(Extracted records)

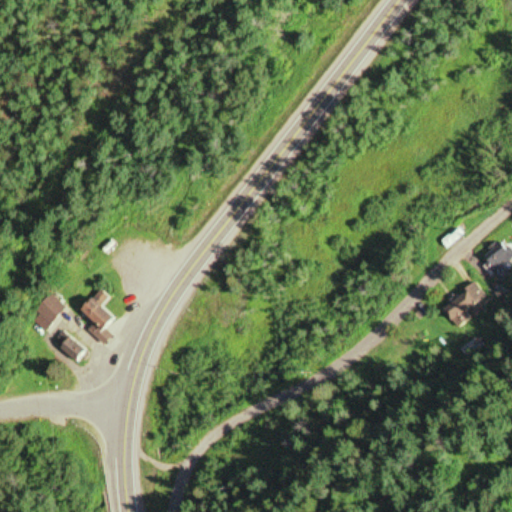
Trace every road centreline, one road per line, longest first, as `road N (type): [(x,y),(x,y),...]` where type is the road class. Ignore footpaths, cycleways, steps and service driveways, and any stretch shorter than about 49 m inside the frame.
road 1 (secondary): [(129,511),(125,416),(143,352),(397,0)]
road 2 (residential): [(511,211),(382,328),(198,455),(176,511)]
road 3 (tertiary): [(0,410),(95,408),(125,416)]
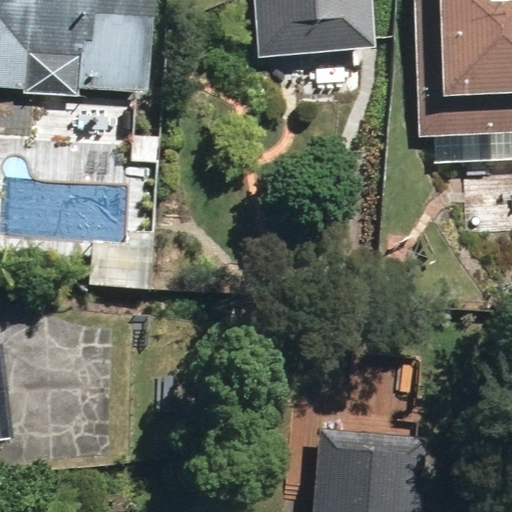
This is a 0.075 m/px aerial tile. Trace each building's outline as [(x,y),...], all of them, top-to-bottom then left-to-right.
[(26,94),(84,96),(84,89),(158,92),(160,0),(0,0),(0,85),(26,87),(26,94)] [(260,0),(264,53),(382,45),(378,0),(260,0)] [(437,132),(438,157),(511,155),(511,0),(418,0),(422,133),(437,132)] [(468,199),(468,229),(495,228),(494,200),(468,199)] [(457,309),(492,310),(493,287),(458,286),(457,309)] [(318,511),(426,511),(433,435),(326,426),(318,511)]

§ **INSTRUCTION**:
Repeat every line of the records above verbatim, leaving the pictures out of your answer.

§ **COMPLETED TASK**:
Trace every road centreline, one road per line, longest first, as `road N (type): [(x,y),(x,y),...]` where type is the road class. Ignore footpaths, cycleways, steps and service driveways, and any stretch shorter than about 49 m inside the frame.
road 1 (secondary): [(129,511),(125,416),(143,352),(397,0)]
road 2 (residential): [(511,211),(382,328),(198,455),(176,511)]
road 3 (tertiary): [(0,410),(95,408),(125,416)]
This is a 0.075 m/px aerial tile. Trace each building's outline as [(x,y),...], all of them, top-to-bottom then left-to-right.
[(26,94),(84,96),(84,89),(158,92),(160,0),(0,0),(0,85),(26,87),(26,94)] [(260,0),(264,53),(382,45),(378,0),(260,0)] [(437,132),(438,157),(511,155),(511,0),(418,0),(422,133),(437,132)] [(468,199),(468,229),(495,228),(494,200),(468,199)] [(457,309),(492,310),(493,287),(458,286),(457,309)] [(318,511),(426,511),(433,435),(326,426),(318,511)]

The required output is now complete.